## Records for the task
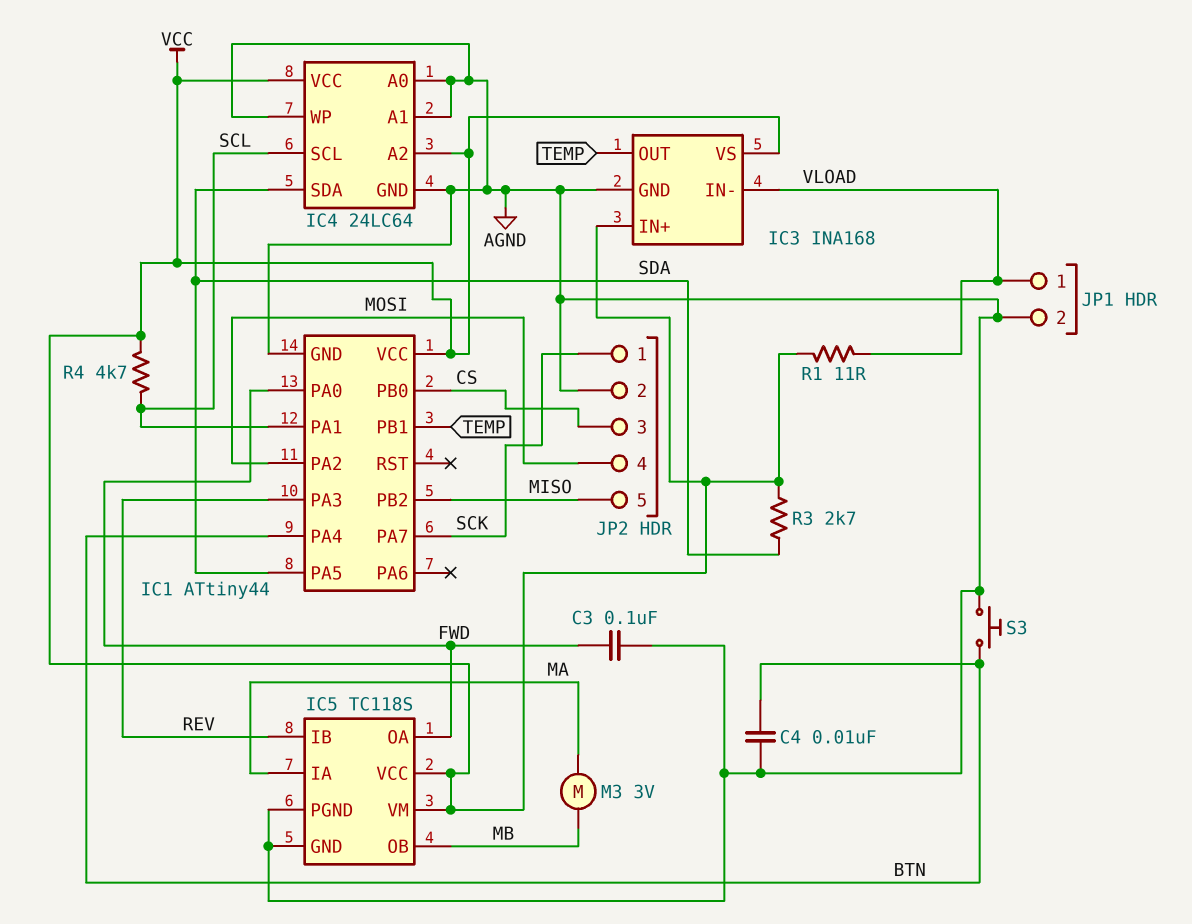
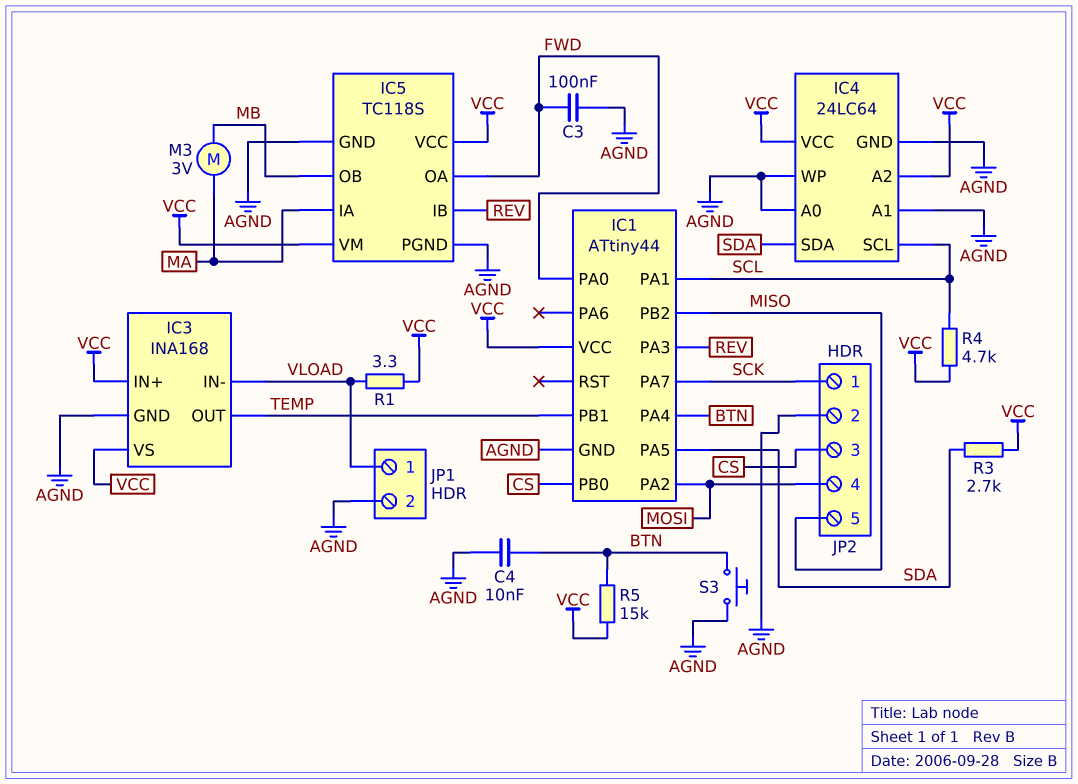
R1: 11 (VCC, VLOAD) -> 3.3 (VCC, VLOAD)
R5: none -> 15k (BTN, VCC)

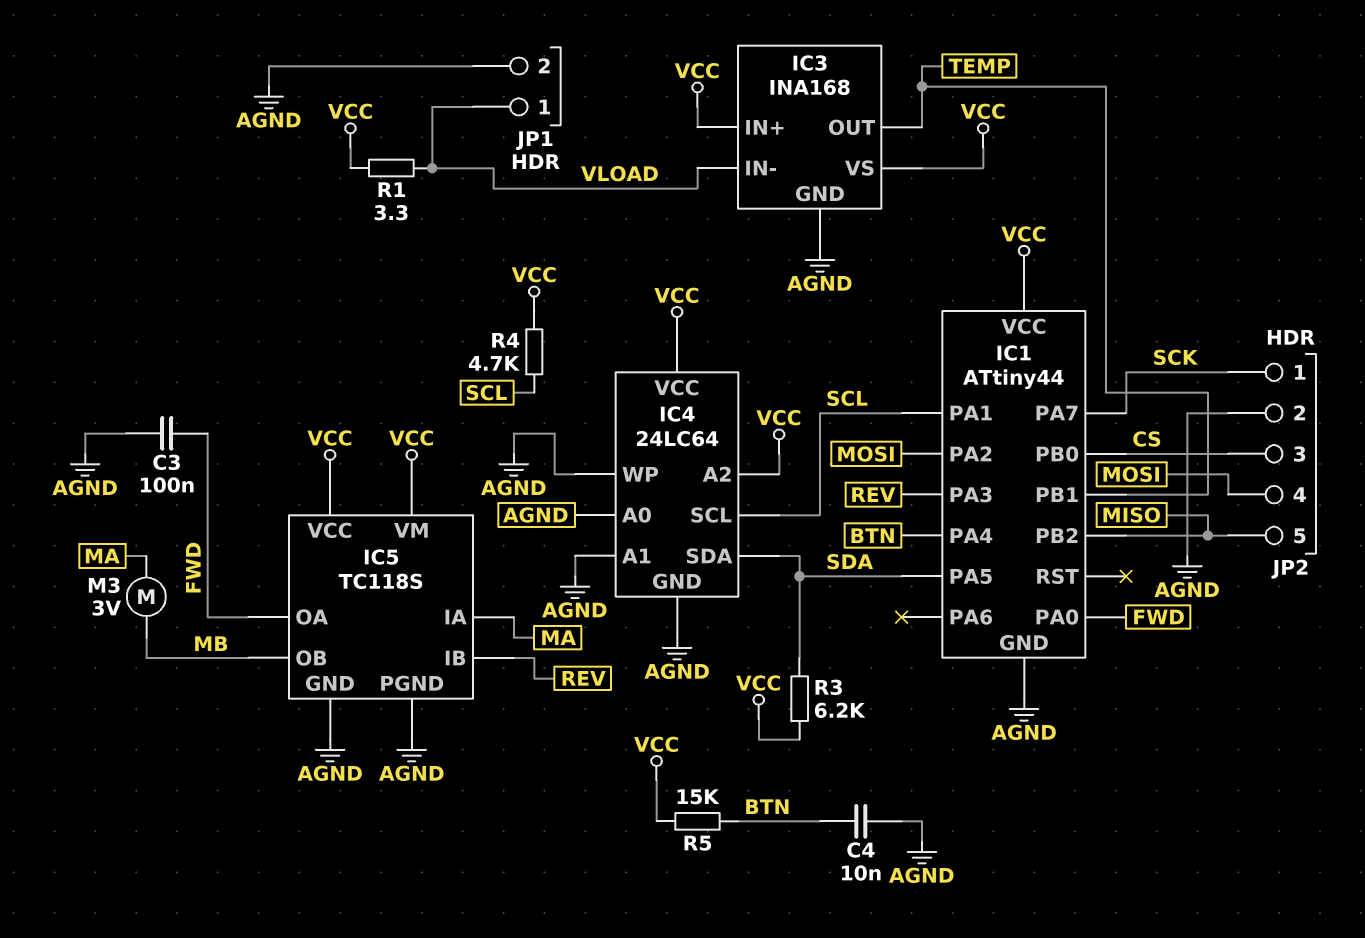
R3: 2.7k (SDA, VCC) -> 6.2k (SDA, VCC)
S3: button (AGND, BTN) -> none

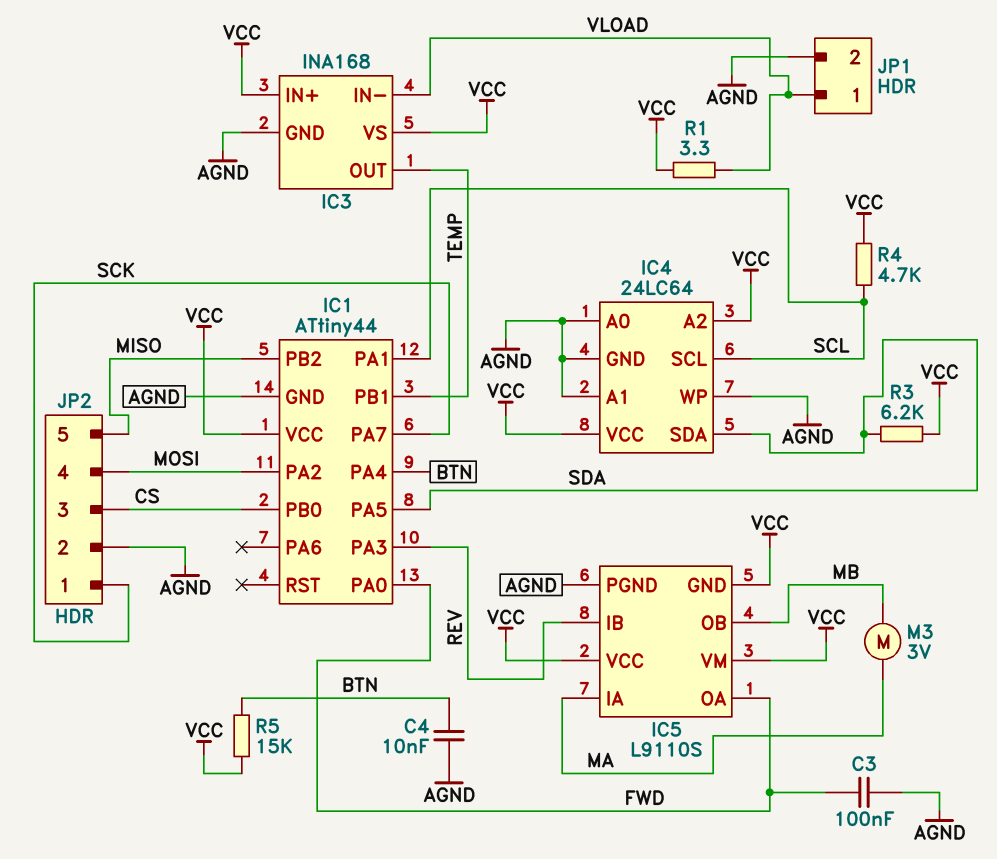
IC5: TC118S -> L9110S
IC5 pin GND: AGND -> VCC

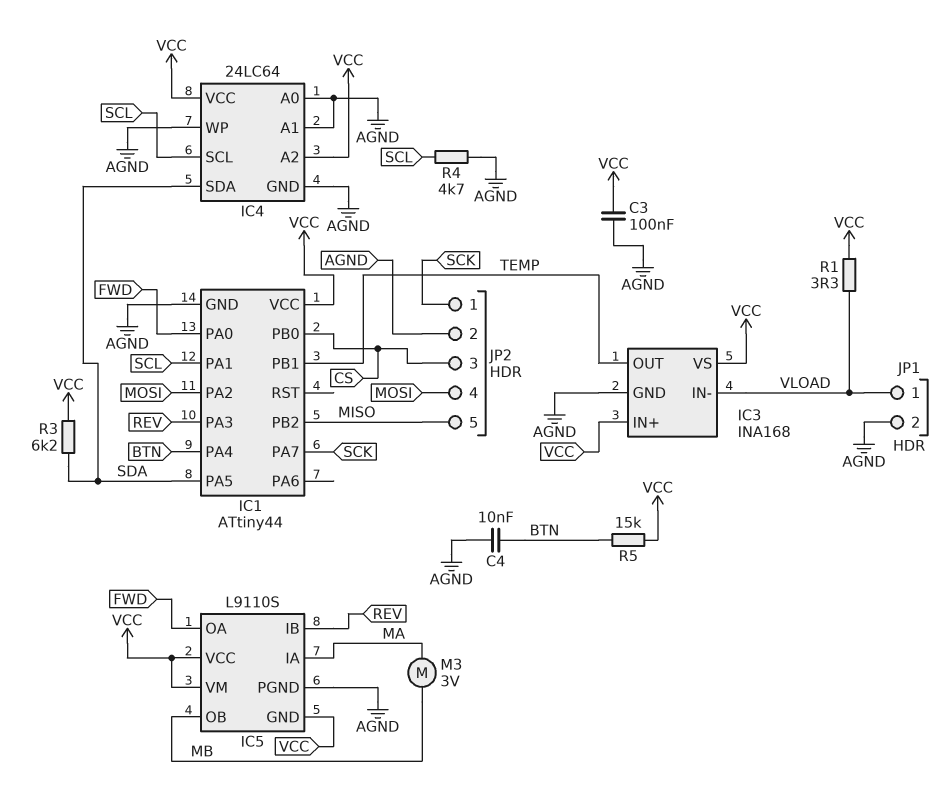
C3: 100nF (AGND, FWD) -> 100nF (AGND, VCC)
R4: 4.7k (SCL, VCC) -> 4.7k (AGND, SCL)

## What needs to be done
Please retype every record above exactly, leaving out the pictures.

## Answer section
R1: 11 (VCC, VLOAD) -> 3.3 (VCC, VLOAD)
R5: none -> 15k (BTN, VCC)

R3: 2.7k (SDA, VCC) -> 6.2k (SDA, VCC)
S3: button (AGND, BTN) -> none

IC5: TC118S -> L9110S
IC5 pin GND: AGND -> VCC

C3: 100nF (AGND, FWD) -> 100nF (AGND, VCC)
R4: 4.7k (SCL, VCC) -> 4.7k (AGND, SCL)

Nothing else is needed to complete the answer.